» **Task**: The records that follow are to be transcribed in full, without their images.

:: Data

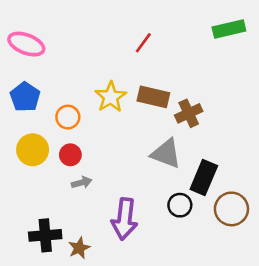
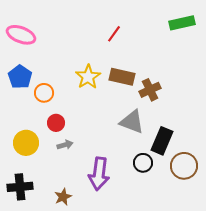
orange circle: (68, 117) -> (44, 93), moved
yellow circle: (33, 150) -> (26, 143), moved
black cross: (45, 235) -> (20, 187), moved

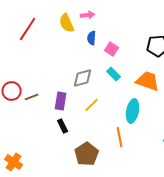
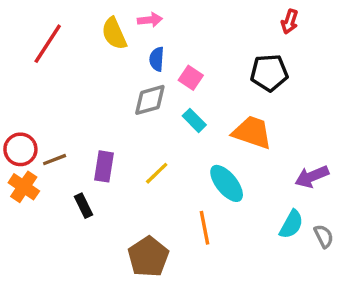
gray diamond: (83, 78) -> (150, 100), moved
cyan ellipse: (133, 111) -> (227, 183), turned -50
black rectangle: (63, 126) -> (83, 206), moved
orange cross: (14, 162) -> (24, 187), moved

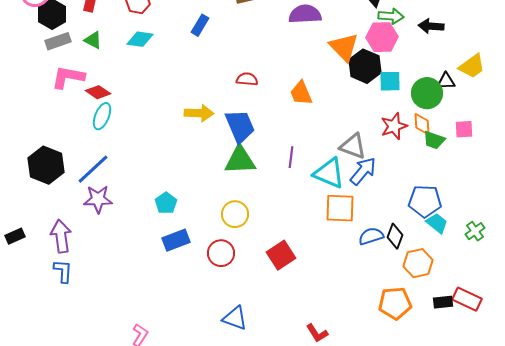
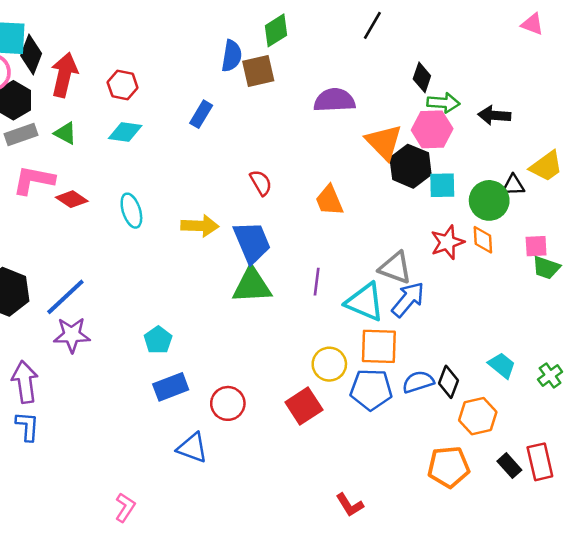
red semicircle: (247, 79) -> (261, 183), turned 55
cyan ellipse: (102, 116) -> (131, 211), moved, turned -40
green trapezoid: (434, 140) -> (546, 268), moved
blue pentagon: (425, 201) -> (371, 389), moved
yellow circle: (235, 214) -> (329, 364), moved
red rectangle: (467, 299) -> (540, 462), turned 52
black rectangle: (443, 302) -> (509, 466), turned 54
blue triangle: (235, 318) -> (192, 448), moved

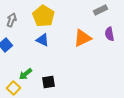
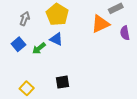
orange triangle: (82, 38) -> (100, 24), moved
green arrow: (26, 74) -> (39, 48), moved

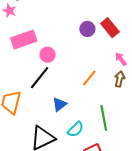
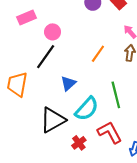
pink rectangle: (24, 39) -> (26, 17), size x0.7
cyan semicircle: (75, 129) -> (87, 109), size x1.4

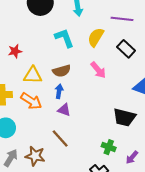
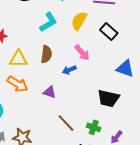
cyan L-shape: (64, 38) -> (48, 22), turned 80
brown semicircle: (62, 71) -> (46, 54), turned -66
blue arrow: (59, 91) -> (69, 70), moved, turned -120
brown line: (60, 138) -> (66, 123), moved

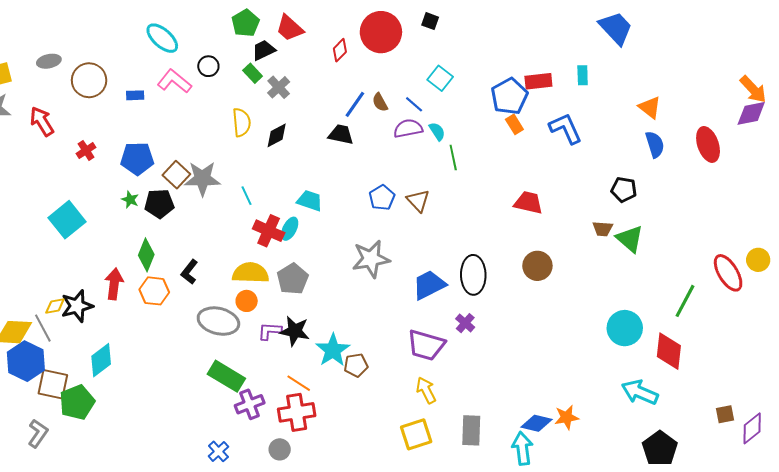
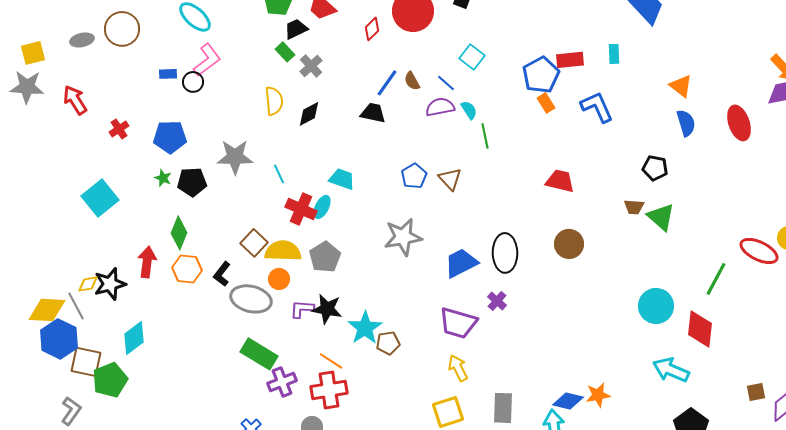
black circle: (208, 66) -> (193, 82), moved
brown circle: (89, 80) -> (122, 29), moved
pink L-shape: (174, 81) -> (207, 60), turned 104
brown square: (176, 175) -> (254, 243), moved
black L-shape: (189, 272) -> (222, 274), moved
red ellipse: (728, 273) -> (759, 251), turned -33

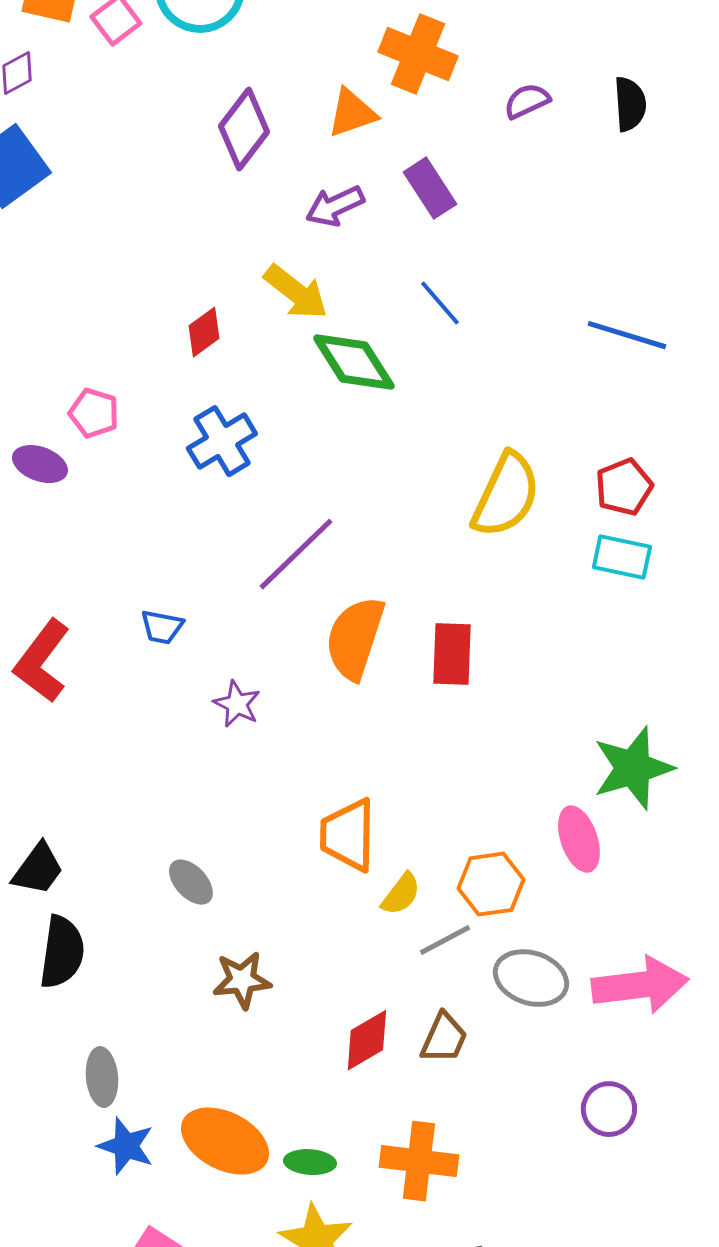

::::

» **Your response**:
orange circle: (68, 117) -> (44, 93), moved
yellow circle: (33, 150) -> (26, 143), moved
black cross: (45, 235) -> (20, 187), moved

gray diamond: (83, 78) -> (150, 100), moved
cyan ellipse: (133, 111) -> (227, 183), turned -50
black rectangle: (63, 126) -> (83, 206), moved
orange cross: (14, 162) -> (24, 187), moved

red semicircle: (247, 79) -> (261, 183), turned 55
cyan ellipse: (102, 116) -> (131, 211), moved, turned -40
green trapezoid: (434, 140) -> (546, 268), moved
blue pentagon: (425, 201) -> (371, 389), moved
yellow circle: (235, 214) -> (329, 364), moved
red rectangle: (467, 299) -> (540, 462), turned 52
black rectangle: (443, 302) -> (509, 466), turned 54
blue triangle: (235, 318) -> (192, 448), moved

orange triangle: (82, 38) -> (100, 24), moved
green arrow: (26, 74) -> (39, 48), moved

pink rectangle: (24, 39) -> (26, 17), size x0.7
cyan semicircle: (75, 129) -> (87, 109), size x1.4

cyan L-shape: (64, 38) -> (48, 22), turned 80
brown semicircle: (62, 71) -> (46, 54), turned -66
blue arrow: (59, 91) -> (69, 70), moved, turned -120
brown line: (60, 138) -> (66, 123), moved

black circle: (208, 66) -> (193, 82), moved
brown circle: (89, 80) -> (122, 29), moved
pink L-shape: (174, 81) -> (207, 60), turned 104
brown square: (176, 175) -> (254, 243), moved
black L-shape: (189, 272) -> (222, 274), moved
red ellipse: (728, 273) -> (759, 251), turned -33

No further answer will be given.